• [The exercise]: Copy the data below verbatim from the line containing "This is a 0.2" to the line containing "road 5 (track): [(130,341),(75,382),(0,409)]", including both of those lines. Omit the pictures from your copy.

• [Supplied data]:
◇ ◇ ◇ ◇ ◇

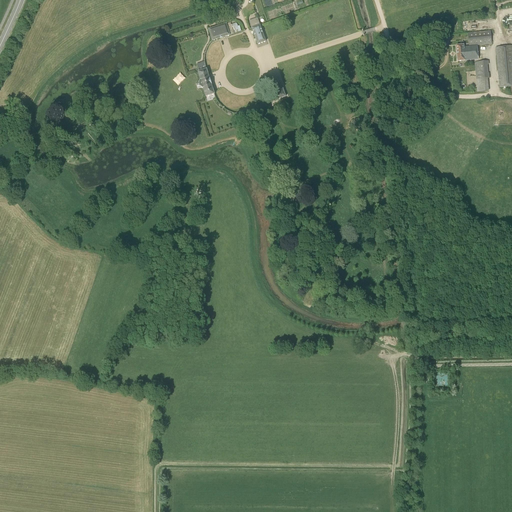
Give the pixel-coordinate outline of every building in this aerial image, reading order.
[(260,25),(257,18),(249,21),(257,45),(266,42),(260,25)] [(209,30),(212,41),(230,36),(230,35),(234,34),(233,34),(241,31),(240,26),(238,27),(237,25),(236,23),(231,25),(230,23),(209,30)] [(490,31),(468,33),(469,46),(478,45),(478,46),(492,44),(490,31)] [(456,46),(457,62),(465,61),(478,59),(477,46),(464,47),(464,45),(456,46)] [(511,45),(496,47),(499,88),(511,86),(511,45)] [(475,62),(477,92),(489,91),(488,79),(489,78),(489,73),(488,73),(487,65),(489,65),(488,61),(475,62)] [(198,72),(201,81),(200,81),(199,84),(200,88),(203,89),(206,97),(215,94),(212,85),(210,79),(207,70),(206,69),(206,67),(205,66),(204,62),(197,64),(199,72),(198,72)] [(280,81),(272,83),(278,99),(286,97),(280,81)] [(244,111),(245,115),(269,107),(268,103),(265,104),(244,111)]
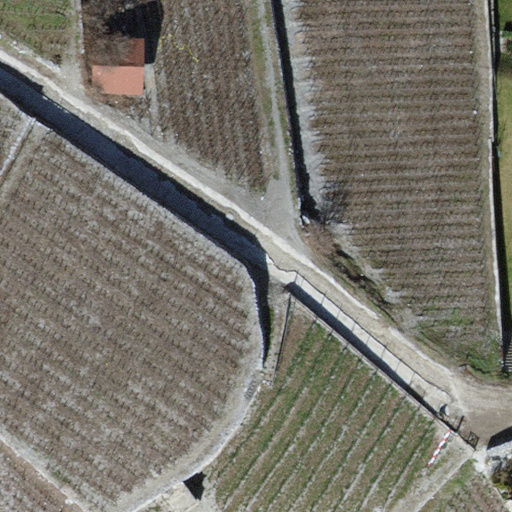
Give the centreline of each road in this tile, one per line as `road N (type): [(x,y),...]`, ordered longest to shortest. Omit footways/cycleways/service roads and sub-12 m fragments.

◇ ◇ ◇ ◇ ◇

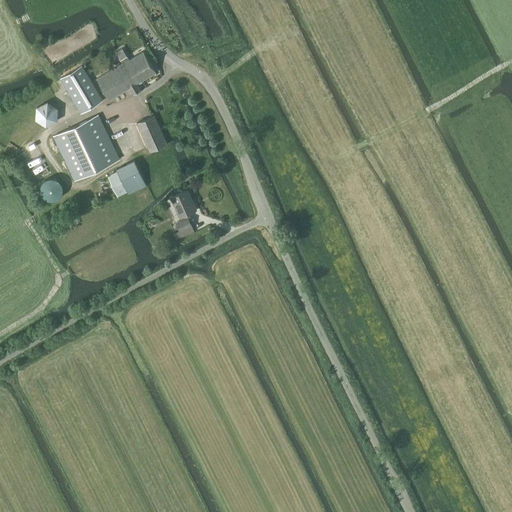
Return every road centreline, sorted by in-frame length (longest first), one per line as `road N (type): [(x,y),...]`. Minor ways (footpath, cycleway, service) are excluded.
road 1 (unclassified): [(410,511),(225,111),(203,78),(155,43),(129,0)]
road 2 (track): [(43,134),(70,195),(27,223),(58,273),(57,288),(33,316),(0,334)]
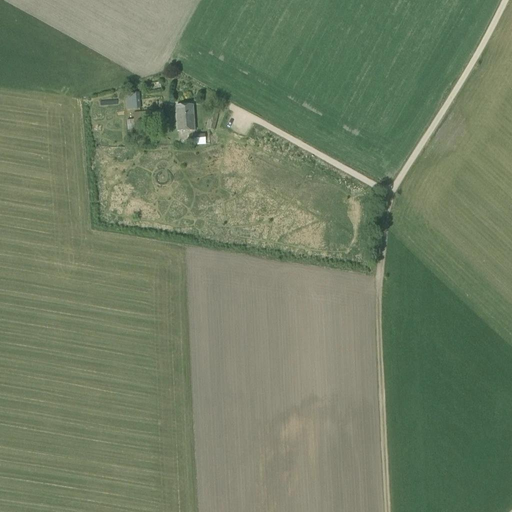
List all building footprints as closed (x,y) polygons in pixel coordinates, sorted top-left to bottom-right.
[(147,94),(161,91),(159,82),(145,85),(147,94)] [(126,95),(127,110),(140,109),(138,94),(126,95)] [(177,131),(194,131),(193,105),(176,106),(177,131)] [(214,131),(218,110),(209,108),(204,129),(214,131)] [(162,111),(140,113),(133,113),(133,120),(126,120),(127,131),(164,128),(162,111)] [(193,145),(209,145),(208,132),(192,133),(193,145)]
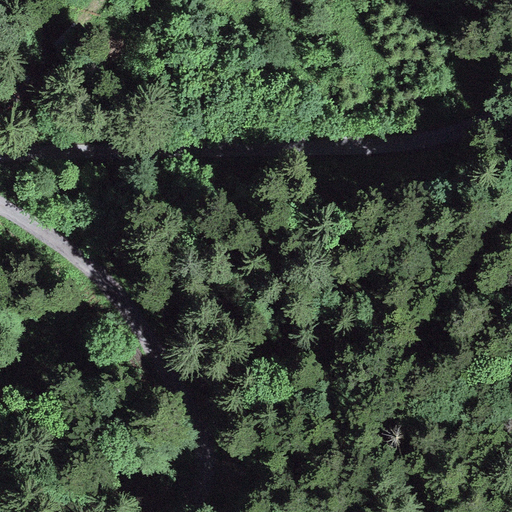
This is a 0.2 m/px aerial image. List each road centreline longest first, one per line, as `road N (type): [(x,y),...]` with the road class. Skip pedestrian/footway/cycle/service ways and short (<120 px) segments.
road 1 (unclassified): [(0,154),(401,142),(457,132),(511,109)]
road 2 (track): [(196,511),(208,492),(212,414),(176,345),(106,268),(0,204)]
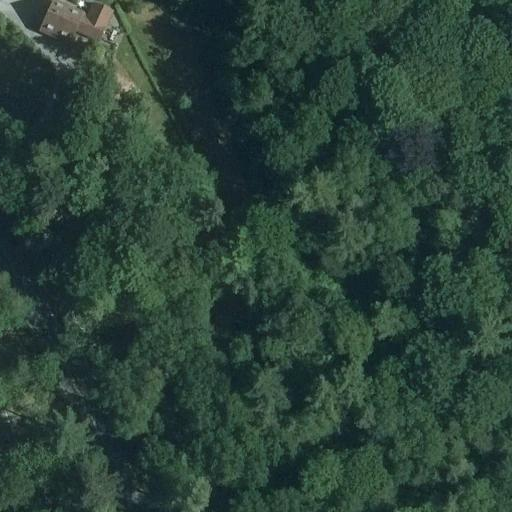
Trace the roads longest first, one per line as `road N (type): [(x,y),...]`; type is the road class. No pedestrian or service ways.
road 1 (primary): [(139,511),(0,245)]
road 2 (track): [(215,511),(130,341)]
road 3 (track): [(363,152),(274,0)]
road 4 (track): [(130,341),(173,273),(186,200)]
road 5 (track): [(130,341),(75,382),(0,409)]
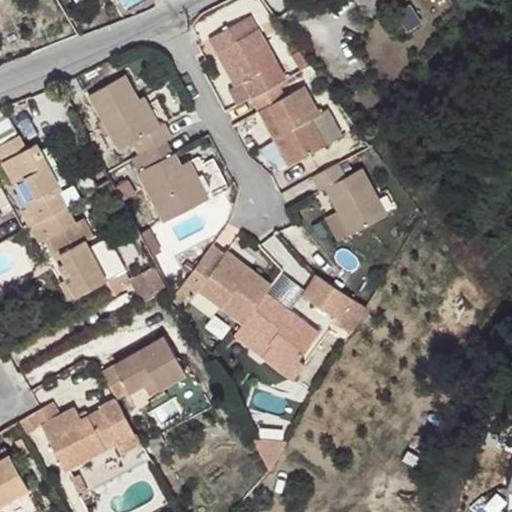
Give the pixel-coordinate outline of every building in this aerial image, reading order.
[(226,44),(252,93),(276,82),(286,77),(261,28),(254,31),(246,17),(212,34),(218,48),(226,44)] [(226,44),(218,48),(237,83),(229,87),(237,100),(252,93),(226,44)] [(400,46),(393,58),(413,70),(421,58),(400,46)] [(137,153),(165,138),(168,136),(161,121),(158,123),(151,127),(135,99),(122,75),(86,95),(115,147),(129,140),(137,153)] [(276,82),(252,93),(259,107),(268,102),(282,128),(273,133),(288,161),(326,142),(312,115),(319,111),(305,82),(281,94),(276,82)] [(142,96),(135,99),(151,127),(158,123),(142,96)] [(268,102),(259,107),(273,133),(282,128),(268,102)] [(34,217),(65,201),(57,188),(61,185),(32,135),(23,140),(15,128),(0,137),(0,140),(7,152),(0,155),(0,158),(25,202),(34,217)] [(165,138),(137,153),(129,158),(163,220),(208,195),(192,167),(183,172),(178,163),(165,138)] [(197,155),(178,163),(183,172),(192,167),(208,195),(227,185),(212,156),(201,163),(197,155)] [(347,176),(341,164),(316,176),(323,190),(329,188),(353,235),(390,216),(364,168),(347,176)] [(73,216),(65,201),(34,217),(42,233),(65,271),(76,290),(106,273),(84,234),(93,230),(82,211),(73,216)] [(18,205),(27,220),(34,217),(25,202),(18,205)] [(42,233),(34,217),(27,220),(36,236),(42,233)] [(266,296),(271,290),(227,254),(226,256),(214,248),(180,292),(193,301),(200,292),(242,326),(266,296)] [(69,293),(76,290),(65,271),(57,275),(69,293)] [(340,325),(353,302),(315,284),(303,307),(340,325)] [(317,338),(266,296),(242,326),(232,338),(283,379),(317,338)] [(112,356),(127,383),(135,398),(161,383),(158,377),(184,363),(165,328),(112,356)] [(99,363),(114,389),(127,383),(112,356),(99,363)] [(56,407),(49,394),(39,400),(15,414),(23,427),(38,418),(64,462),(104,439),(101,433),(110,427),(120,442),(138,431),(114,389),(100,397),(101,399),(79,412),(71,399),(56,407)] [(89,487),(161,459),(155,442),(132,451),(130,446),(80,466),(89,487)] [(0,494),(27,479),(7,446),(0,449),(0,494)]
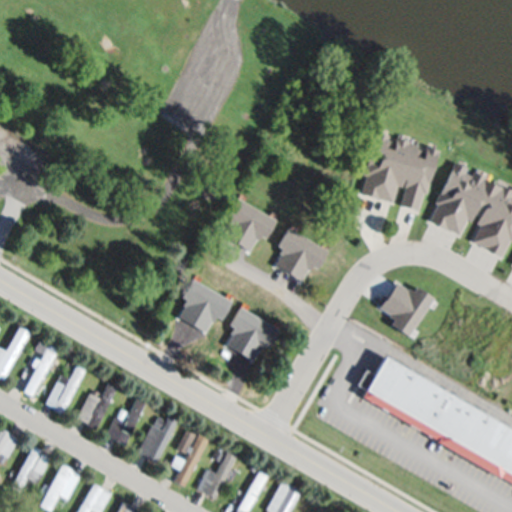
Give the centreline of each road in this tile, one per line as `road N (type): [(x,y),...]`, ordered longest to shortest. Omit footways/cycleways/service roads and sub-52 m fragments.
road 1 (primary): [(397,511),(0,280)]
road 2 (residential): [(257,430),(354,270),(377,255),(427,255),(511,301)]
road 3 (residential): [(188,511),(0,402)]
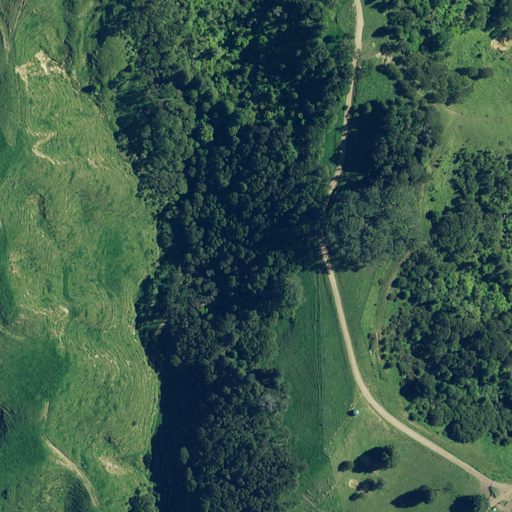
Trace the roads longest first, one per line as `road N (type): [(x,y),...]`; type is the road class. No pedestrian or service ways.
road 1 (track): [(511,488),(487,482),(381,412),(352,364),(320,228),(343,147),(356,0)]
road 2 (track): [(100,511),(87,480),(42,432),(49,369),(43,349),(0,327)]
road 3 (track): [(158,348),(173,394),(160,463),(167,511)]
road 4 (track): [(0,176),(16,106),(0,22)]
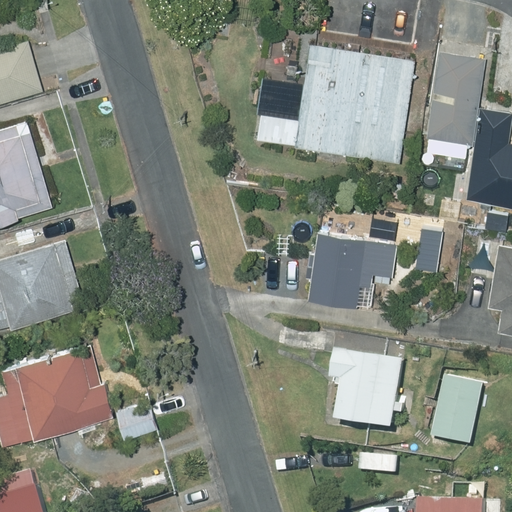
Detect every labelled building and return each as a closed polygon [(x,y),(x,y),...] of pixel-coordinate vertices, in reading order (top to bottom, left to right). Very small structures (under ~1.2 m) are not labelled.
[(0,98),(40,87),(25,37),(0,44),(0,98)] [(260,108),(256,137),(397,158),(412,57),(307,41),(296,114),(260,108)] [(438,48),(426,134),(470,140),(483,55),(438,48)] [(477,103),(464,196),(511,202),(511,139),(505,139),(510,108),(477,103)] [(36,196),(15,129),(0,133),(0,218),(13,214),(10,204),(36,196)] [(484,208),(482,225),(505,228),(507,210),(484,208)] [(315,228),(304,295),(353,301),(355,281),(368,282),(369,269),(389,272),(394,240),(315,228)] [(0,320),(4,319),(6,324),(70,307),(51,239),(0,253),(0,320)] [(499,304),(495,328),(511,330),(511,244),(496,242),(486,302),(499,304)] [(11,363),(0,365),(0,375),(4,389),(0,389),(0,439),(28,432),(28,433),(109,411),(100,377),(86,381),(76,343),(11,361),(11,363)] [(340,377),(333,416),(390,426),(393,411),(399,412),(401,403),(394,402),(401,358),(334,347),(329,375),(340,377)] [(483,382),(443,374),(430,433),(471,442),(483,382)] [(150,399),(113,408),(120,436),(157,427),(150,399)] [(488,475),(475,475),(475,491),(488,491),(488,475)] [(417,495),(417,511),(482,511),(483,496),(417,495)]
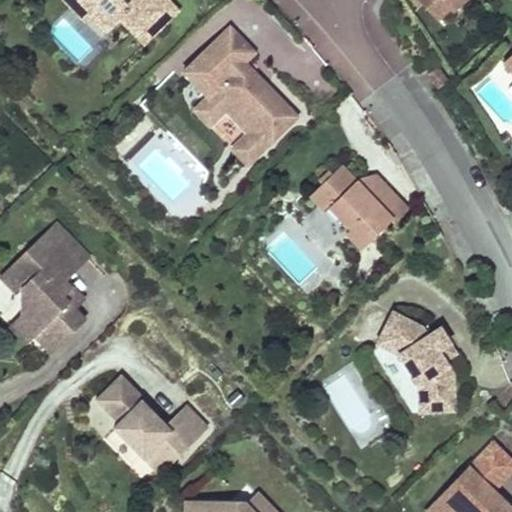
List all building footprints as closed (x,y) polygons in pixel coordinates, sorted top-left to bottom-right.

◇ ◇ ◇ ◇ ◇

• [Written reply]:
This is a 0.2 m/px aerial image. List each road centreline longest first, one per line, as `road N (type): [(x,y),...]` with the road class. Skip pedestrian/footway/cycle/service ways and short (<120 px) segments.
road 1 (unclassified): [(0,154),(401,142),(457,132),(511,109)]
road 2 (track): [(196,511),(208,492),(212,414),(176,345),(106,268),(0,204)]
Trace the roads longest first, one per line as `road N (type): [(x,y),...]`; type is the road class. No pedestrian or service ways.
road 1 (primary): [(139,511),(0,245)]
road 2 (track): [(215,511),(130,341)]
road 3 (track): [(363,152),(274,0)]
road 4 (track): [(130,341),(173,273),(186,200)]
road 5 (track): [(130,341),(75,382),(0,409)]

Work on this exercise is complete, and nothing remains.